##### GIVEN DATA

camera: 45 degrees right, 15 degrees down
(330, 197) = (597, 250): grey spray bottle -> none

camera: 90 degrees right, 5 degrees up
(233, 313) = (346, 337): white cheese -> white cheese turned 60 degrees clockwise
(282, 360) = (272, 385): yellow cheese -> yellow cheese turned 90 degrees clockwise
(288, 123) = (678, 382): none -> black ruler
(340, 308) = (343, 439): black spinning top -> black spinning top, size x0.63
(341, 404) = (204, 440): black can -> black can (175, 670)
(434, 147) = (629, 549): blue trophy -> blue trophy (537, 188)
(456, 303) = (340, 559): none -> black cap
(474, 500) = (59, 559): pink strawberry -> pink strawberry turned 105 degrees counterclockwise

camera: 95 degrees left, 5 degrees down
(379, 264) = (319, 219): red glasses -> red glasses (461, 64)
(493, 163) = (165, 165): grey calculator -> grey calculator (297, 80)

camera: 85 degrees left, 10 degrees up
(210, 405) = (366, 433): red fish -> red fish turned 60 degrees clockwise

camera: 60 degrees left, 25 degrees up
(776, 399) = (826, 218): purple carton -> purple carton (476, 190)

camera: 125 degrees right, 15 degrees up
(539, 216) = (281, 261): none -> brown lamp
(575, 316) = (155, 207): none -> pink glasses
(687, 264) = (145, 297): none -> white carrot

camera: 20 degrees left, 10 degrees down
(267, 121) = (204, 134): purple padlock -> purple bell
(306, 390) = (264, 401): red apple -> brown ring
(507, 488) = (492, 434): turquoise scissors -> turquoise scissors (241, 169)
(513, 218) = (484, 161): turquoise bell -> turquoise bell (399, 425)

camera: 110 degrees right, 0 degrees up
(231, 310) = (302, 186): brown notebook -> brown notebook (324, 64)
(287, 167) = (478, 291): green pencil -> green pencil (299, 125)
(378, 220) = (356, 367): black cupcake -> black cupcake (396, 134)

##########

▶ WHAT YOU SHOULD DO
Find all the lines with "left" in the data and copy them.

▶ WRITTEN REPLY
camera: 95 degrees left, 5 degrees down
camera: 85 degrees left, 10 degrees up
camera: 60 degrees left, 25 degrees up
camera: 20 degrees left, 10 degrees down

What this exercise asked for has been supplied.